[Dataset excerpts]

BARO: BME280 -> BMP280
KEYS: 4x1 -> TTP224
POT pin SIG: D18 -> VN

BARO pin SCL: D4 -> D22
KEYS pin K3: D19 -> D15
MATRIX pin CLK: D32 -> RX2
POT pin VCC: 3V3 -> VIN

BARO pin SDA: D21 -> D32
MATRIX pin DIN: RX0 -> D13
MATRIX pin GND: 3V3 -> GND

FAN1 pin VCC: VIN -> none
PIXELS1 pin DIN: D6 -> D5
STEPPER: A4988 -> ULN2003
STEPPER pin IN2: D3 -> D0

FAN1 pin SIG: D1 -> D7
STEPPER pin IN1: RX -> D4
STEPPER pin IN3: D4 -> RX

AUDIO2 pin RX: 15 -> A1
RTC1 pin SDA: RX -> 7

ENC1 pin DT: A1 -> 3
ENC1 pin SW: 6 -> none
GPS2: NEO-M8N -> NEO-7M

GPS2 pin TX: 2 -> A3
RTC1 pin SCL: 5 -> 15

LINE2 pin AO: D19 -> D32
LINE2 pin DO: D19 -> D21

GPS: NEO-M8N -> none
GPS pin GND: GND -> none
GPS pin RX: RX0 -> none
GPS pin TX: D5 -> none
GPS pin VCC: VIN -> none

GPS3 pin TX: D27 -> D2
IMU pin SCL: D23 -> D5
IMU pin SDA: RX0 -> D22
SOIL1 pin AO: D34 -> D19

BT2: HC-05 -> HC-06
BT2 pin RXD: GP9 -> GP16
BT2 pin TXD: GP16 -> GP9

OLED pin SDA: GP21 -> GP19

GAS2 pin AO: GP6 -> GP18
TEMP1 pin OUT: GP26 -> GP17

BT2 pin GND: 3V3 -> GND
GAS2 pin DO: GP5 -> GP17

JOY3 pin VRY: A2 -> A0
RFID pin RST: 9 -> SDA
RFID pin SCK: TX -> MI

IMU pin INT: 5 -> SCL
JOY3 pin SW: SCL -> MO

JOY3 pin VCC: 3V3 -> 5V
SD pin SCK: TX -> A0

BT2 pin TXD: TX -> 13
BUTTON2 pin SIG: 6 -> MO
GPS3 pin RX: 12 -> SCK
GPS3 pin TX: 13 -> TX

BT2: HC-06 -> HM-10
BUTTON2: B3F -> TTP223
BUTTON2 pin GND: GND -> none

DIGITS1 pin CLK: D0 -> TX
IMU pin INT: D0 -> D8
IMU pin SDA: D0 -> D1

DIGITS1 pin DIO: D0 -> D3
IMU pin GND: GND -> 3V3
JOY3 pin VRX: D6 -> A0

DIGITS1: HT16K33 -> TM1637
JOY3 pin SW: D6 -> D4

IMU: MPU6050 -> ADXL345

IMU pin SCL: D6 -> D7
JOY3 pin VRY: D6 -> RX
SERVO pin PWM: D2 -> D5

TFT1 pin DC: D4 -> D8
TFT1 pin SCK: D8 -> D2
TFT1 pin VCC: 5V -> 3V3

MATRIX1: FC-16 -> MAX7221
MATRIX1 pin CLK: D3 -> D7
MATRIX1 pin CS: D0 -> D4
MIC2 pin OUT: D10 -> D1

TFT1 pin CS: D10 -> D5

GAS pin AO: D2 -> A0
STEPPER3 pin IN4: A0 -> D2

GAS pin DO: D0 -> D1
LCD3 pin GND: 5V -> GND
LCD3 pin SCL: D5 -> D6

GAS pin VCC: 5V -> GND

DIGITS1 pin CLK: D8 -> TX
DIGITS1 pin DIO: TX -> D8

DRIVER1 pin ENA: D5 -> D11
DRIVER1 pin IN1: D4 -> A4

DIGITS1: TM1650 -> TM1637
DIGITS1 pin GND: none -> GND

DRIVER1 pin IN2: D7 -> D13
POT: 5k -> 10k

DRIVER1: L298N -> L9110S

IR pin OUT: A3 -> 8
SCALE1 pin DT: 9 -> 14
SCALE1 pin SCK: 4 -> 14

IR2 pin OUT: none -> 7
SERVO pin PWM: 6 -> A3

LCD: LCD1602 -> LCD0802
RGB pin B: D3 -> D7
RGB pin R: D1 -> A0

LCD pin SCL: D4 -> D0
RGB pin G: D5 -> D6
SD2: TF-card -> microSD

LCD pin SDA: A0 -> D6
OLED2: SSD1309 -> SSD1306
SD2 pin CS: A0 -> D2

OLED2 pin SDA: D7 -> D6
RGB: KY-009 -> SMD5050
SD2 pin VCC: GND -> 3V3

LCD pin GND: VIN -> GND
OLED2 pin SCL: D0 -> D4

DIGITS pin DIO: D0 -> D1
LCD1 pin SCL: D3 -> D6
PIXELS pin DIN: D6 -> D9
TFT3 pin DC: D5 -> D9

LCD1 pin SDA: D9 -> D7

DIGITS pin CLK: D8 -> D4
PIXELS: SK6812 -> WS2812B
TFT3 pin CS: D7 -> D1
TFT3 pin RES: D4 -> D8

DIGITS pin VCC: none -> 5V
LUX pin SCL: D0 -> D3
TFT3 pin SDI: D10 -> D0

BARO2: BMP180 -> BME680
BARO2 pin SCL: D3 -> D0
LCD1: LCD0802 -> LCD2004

> **TASK INSTRUCTIONS**
All that should be written out is the stretch of lines above between the one holding "GAS pin AO: D2 -> A0" and the one holding "LCD1 pin SCL: D3 -> D6", inclusive, exactly as given.

> **FINISHED TASK**
GAS pin AO: D2 -> A0
STEPPER3 pin IN4: A0 -> D2

GAS pin DO: D0 -> D1
LCD3 pin GND: 5V -> GND
LCD3 pin SCL: D5 -> D6

GAS pin VCC: 5V -> GND

DIGITS1 pin CLK: D8 -> TX
DIGITS1 pin DIO: TX -> D8

DRIVER1 pin ENA: D5 -> D11
DRIVER1 pin IN1: D4 -> A4

DIGITS1: TM1650 -> TM1637
DIGITS1 pin GND: none -> GND

DRIVER1 pin IN2: D7 -> D13
POT: 5k -> 10k

DRIVER1: L298N -> L9110S

IR pin OUT: A3 -> 8
SCALE1 pin DT: 9 -> 14
SCALE1 pin SCK: 4 -> 14

IR2 pin OUT: none -> 7
SERVO pin PWM: 6 -> A3

LCD: LCD1602 -> LCD0802
RGB pin B: D3 -> D7
RGB pin R: D1 -> A0

LCD pin SCL: D4 -> D0
RGB pin G: D5 -> D6
SD2: TF-card -> microSD

LCD pin SDA: A0 -> D6
OLED2: SSD1309 -> SSD1306
SD2 pin CS: A0 -> D2

OLED2 pin SDA: D7 -> D6
RGB: KY-009 -> SMD5050
SD2 pin VCC: GND -> 3V3

LCD pin GND: VIN -> GND
OLED2 pin SCL: D0 -> D4

DIGITS pin DIO: D0 -> D1
LCD1 pin SCL: D3 -> D6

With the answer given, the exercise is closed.